> [Provided records]:
··········

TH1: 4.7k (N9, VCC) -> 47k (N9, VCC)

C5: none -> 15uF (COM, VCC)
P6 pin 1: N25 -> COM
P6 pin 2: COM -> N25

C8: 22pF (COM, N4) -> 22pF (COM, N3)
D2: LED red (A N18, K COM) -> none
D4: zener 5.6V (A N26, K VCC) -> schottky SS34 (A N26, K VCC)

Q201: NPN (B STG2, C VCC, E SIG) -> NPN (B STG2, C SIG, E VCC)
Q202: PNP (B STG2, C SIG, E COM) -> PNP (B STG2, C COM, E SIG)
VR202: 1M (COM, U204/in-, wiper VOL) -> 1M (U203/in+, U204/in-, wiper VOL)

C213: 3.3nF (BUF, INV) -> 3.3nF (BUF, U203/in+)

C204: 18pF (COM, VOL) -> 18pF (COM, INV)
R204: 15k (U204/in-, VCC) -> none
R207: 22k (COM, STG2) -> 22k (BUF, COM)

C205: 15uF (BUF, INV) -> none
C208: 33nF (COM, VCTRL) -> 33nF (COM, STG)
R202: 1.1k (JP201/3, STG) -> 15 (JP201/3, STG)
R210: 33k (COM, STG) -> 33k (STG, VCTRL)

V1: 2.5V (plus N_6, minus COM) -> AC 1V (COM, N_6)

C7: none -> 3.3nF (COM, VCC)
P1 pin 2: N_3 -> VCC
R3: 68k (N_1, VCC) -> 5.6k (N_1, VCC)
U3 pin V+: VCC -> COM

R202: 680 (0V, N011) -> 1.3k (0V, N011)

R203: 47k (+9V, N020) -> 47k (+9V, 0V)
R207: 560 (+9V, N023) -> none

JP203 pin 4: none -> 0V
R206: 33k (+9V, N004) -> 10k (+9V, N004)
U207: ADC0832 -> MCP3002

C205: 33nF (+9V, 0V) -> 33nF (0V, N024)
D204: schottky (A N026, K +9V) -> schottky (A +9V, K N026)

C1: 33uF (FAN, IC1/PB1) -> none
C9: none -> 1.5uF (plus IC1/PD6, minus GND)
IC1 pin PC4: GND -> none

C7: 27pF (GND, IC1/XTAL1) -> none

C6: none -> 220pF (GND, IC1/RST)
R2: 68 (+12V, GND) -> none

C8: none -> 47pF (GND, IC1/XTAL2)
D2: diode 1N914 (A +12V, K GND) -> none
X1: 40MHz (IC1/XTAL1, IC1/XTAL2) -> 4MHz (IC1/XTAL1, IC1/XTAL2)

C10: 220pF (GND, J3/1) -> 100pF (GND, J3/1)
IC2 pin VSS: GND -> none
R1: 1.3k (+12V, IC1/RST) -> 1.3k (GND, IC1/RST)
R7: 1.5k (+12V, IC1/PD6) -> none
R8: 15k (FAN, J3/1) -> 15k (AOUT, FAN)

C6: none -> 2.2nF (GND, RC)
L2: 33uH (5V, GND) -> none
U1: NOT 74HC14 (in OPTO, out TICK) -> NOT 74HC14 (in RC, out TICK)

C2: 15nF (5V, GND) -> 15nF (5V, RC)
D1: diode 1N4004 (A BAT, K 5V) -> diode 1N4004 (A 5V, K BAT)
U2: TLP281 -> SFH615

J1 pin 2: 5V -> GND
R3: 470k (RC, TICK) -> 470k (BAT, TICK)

··········

Collect every line above that contains the word "schottky".

D4: zener 5.6V (A N26, K VCC) -> schottky SS34 (A N26, K VCC)
D204: schottky (A N026, K +9V) -> schottky (A +9V, K N026)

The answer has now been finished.